EXERCISE INSTRUCTIONS: The records that follow are to be repeated exactly, without any pictures.
[EXERCISE INPUT Boundary: Start]
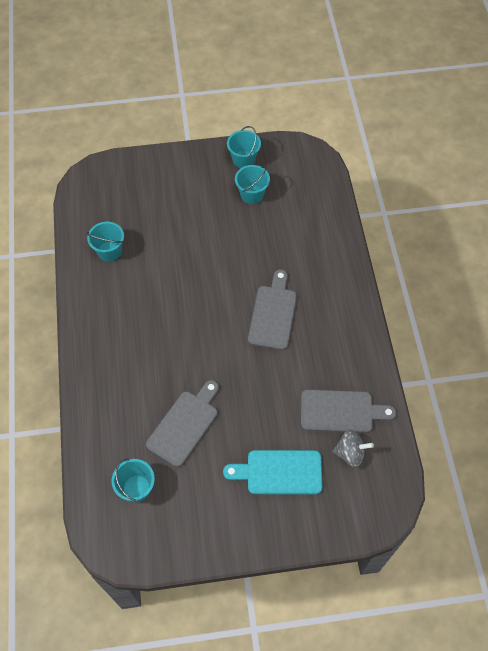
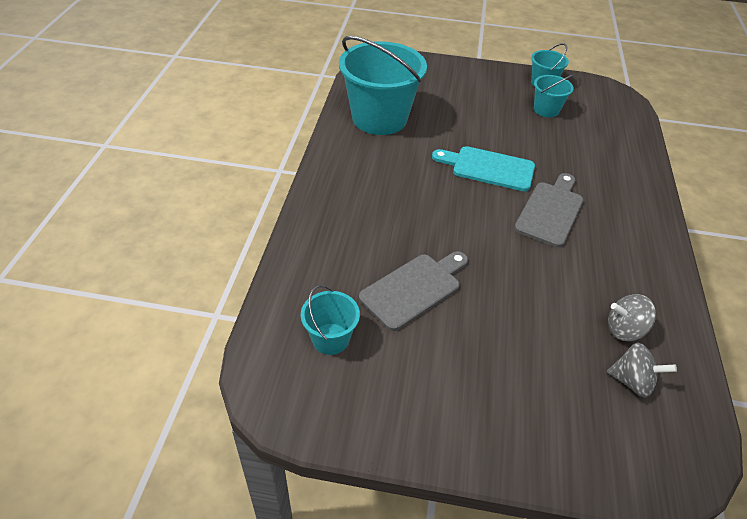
camera: 15 degrees right, 15 degrees down
turquoise bucket [87,222,124,262] -> turquoise bucket [339,36,427,135], size x2.09
turquoise cutting board [223,450,323,495] -> turquoise cutting board moved to [432,146,535,191]
grey cutting board [301,389,397,433] -> grey spinning top [608,294,656,341]

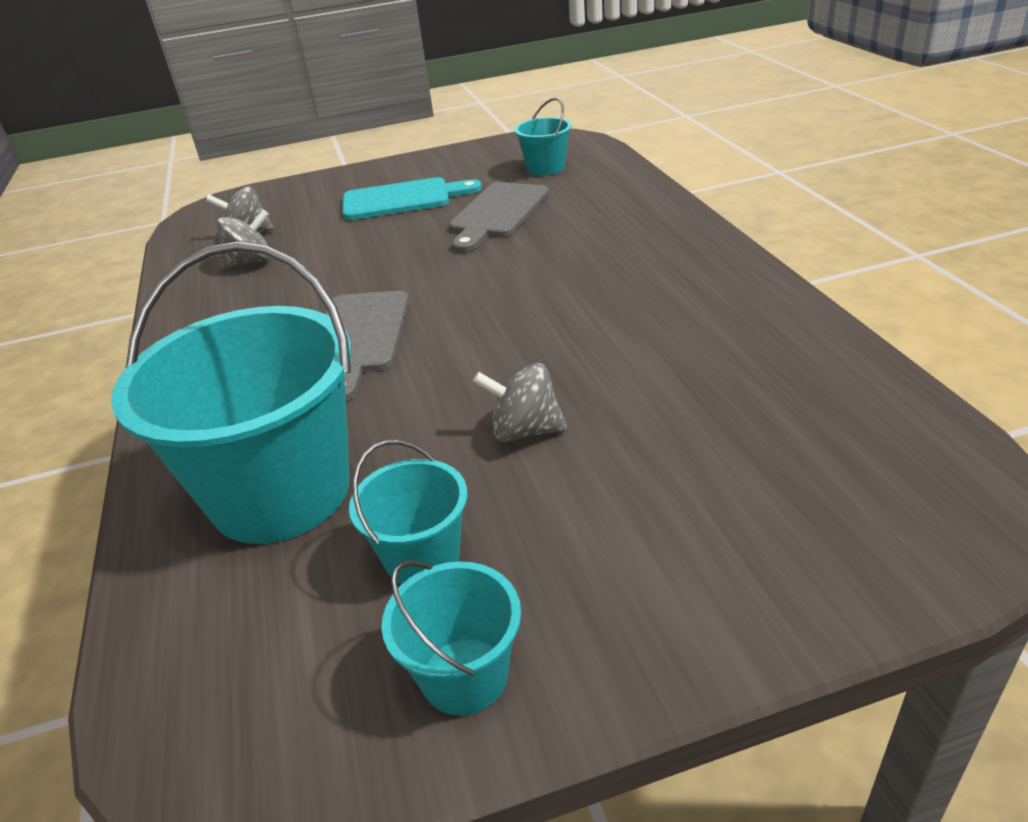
camera: 160 degrees right, 10 degrees down
turquoise bucket [339,36,427,135] -> turquoise bucket moved to [111,242,352,544]
turquoise cutting board [432,146,535,191] -> turquoise cutting board moved to [342,177,482,220]
none -> grey spinning top [473,363,567,442]

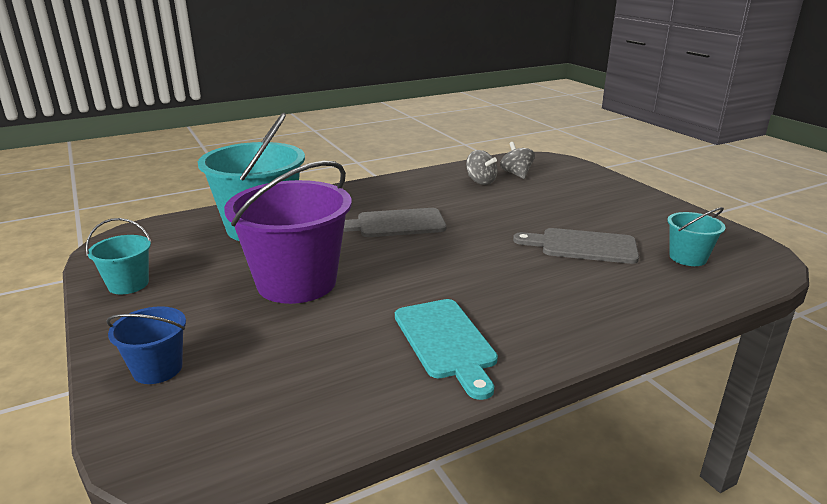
camera: 75 degrees right, 10 degrees down
turquoise cutting board [342,177,482,220] -> turquoise cutting board moved to [395,299,498,400]
turquoise bucket [349,440,468,584] -> none
grey spinning top [473,363,567,442] -> purple bucket [224,161,352,304]
none -> blue bucket [106,306,186,384]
[EXERCISE INPUT Boundary: End]
RESPONSE TO THIS EXERCISE:
camera: 15 degrees right, 15 degrees down
turquoise bucket [87,222,124,262] -> turquoise bucket [339,36,427,135], size x2.09
turquoise cutting board [223,450,323,495] -> turquoise cutting board moved to [432,146,535,191]
grey cutting board [301,389,397,433] -> grey spinning top [608,294,656,341]

camera: 160 degrees right, 10 degrees down
turquoise bucket [339,36,427,135] -> turquoise bucket moved to [111,242,352,544]
turquoise cutting board [432,146,535,191] -> turquoise cutting board moved to [342,177,482,220]
none -> grey spinning top [473,363,567,442]

camera: 75 degrees right, 10 degrees down
turquoise cutting board [342,177,482,220] -> turquoise cutting board moved to [395,299,498,400]
turquoise bucket [349,440,468,584] -> none
grey spinning top [473,363,567,442] -> purple bucket [224,161,352,304]
none -> blue bucket [106,306,186,384]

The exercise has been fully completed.